---------- Supplied data ----------

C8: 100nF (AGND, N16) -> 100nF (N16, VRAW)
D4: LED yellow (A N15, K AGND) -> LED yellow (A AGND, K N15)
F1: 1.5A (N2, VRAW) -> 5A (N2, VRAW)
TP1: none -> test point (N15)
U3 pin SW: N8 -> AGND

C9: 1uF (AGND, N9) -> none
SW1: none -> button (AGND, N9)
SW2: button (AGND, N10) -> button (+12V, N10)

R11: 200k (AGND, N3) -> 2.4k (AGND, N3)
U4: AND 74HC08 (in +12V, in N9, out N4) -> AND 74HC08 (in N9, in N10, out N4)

----------
---------- Supplied data ----------

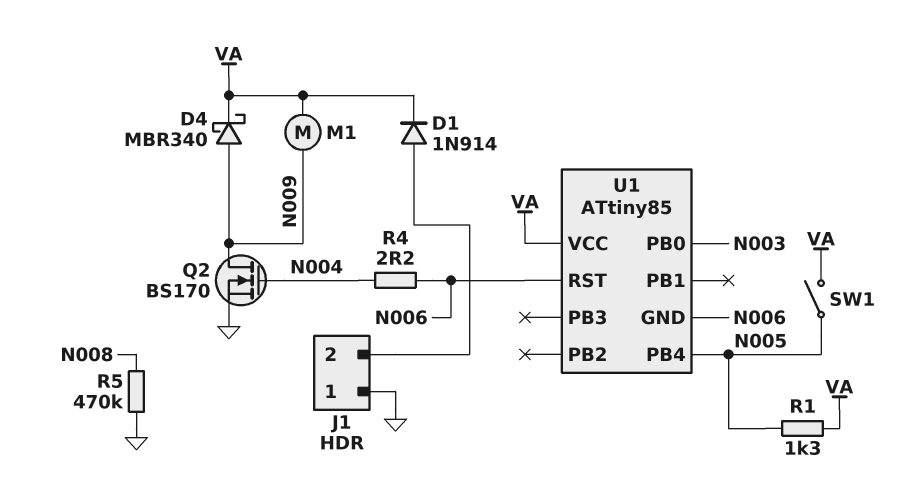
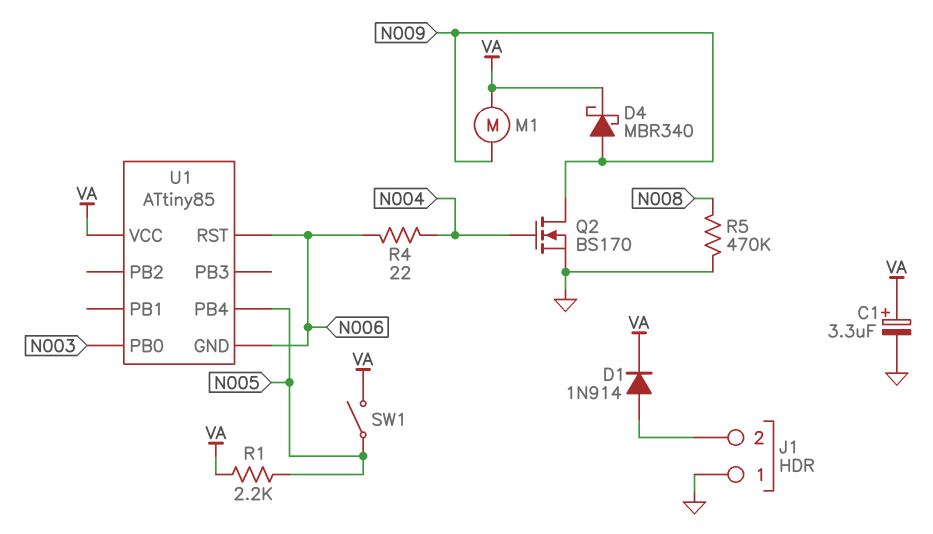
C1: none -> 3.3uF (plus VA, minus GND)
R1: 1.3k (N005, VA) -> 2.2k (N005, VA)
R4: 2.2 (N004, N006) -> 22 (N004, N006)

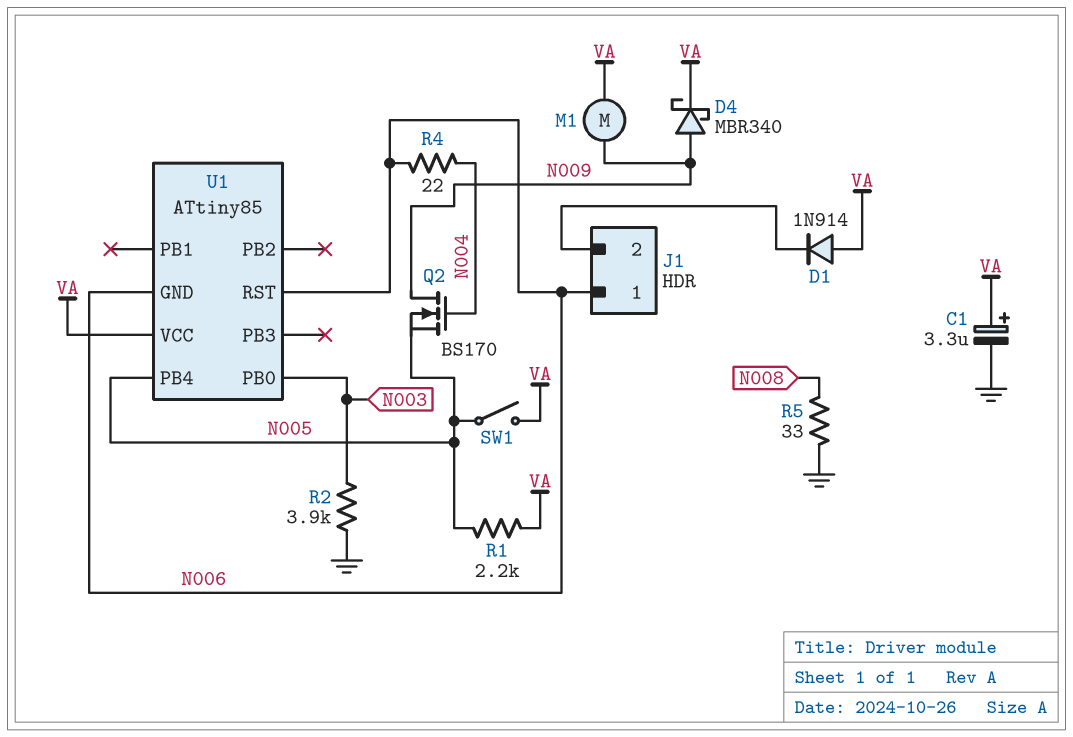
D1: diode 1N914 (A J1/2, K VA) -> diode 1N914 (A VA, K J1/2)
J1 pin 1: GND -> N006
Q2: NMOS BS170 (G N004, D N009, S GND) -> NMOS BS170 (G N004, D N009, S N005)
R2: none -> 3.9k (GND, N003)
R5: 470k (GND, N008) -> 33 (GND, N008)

----------
---------- Supplied data ----------

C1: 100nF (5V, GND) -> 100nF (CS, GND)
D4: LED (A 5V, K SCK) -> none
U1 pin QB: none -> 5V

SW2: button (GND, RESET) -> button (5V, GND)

----------

▶ _Exercise aim_:
Where does the word "button" appear in the material above? Copy every line that holds it.

▶ _Solution to this task_:
SW1: none -> button (AGND, N9)
SW2: button (AGND, N10) -> button (+12V, N10)
SW2: button (GND, RESET) -> button (5V, GND)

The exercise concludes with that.